RAW DATA section start

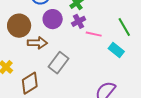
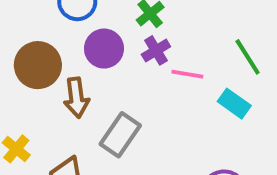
brown arrow: (37, 43) -> (76, 98), turned 84

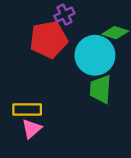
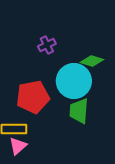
red pentagon: (49, 39) -> (33, 97), moved

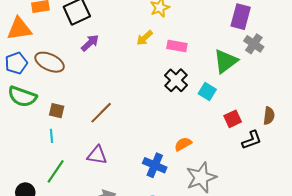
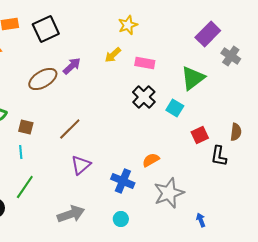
purple rectangle: (241, 17) -> (208, 34), turned 30
purple arrow: (90, 43) -> (72, 66), moved
gray cross: (254, 44) -> (231, 56), moved
brown ellipse: (50, 62) -> (43, 79), moved, turned -56
black L-shape: (252, 140) -> (219, 156), turned 120
purple triangle: (97, 155) -> (81, 165), moved, turned -50

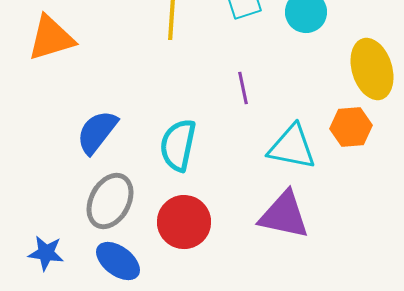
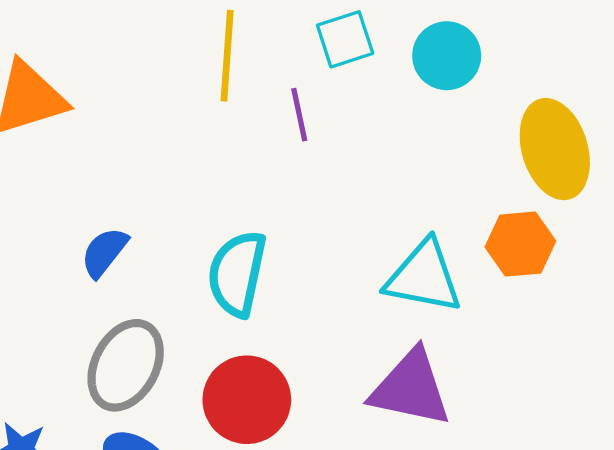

RAW DATA section end

**WHAT IS REQUIRED**: Write out again only the lines from the line that contains "purple rectangle: (241, 17)" through the last line of the records, both ends included, without any of the pictures.

**EXERCISE RESPONSE**:
purple rectangle: (241, 17) -> (208, 34), turned 30
purple arrow: (90, 43) -> (72, 66), moved
gray cross: (254, 44) -> (231, 56), moved
brown ellipse: (50, 62) -> (43, 79), moved, turned -56
black L-shape: (252, 140) -> (219, 156), turned 120
purple triangle: (97, 155) -> (81, 165), moved, turned -50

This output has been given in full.